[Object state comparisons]
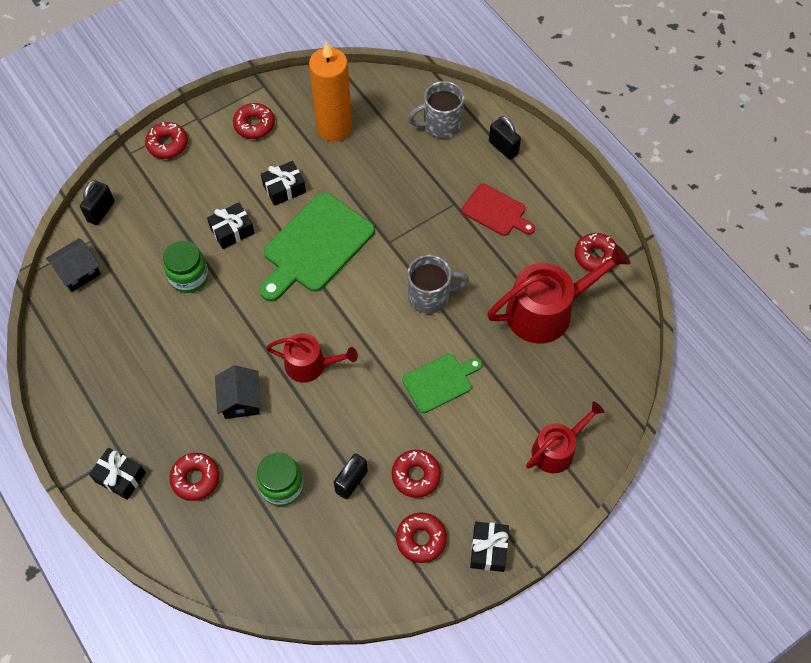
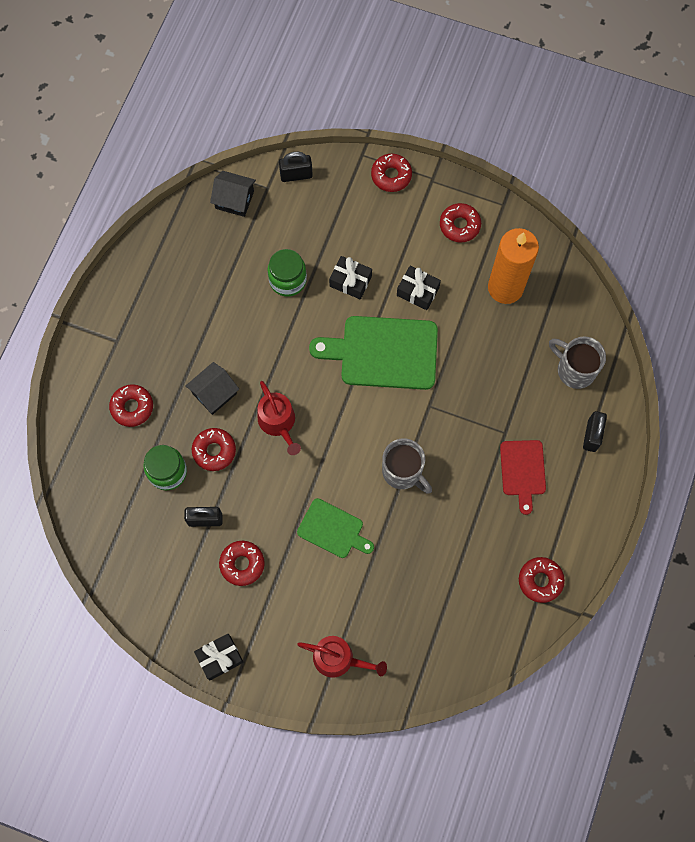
camera: 55 degrees right, 10 degrees up
(120, 477) = (98, 355): black gift -> none
(421, 539) = (194, 602): red donut -> red donut (214, 451)
(547, 311) = (458, 573): red watering can -> none

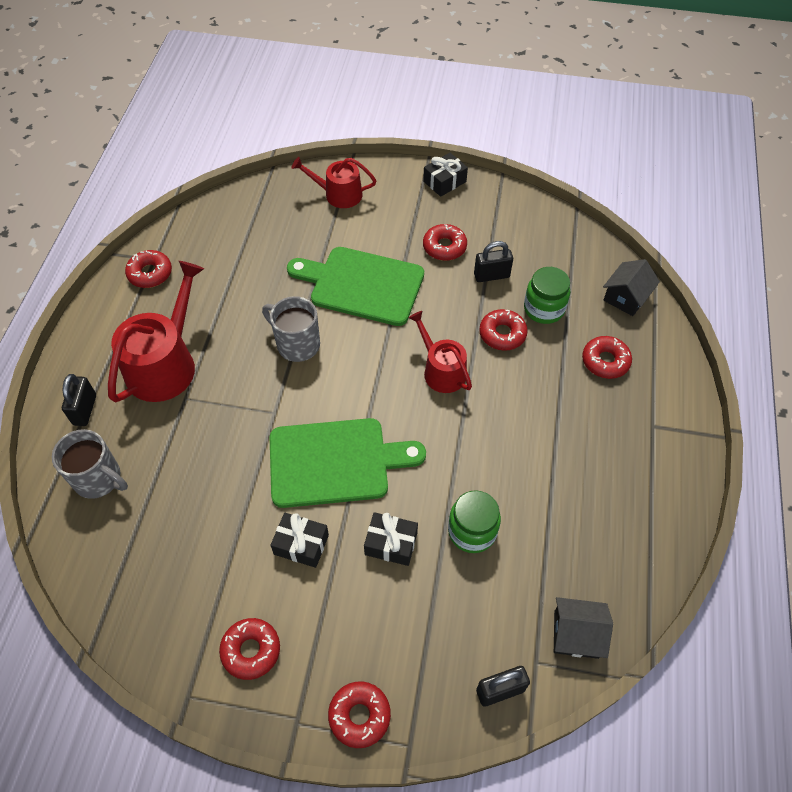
camera: 170 degrees right, 15 degrees down
(214, 393) = (521, 388): black house -> black house (626, 297)
(333, 529) = (362, 285): green cutting board -> green cutting board, size x1.74
(505, 288) = (185, 569): orange candle -> none
(523, 471) = (165, 364): red cutting board -> red watering can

§ PROBLEM TO SOLVE: The answer must consist of every line from the entries above that contains "board".

§ THE COMPLETED TASK:
(333, 529) = (362, 285): green cutting board -> green cutting board, size x1.74
(523, 471) = (165, 364): red cutting board -> red watering can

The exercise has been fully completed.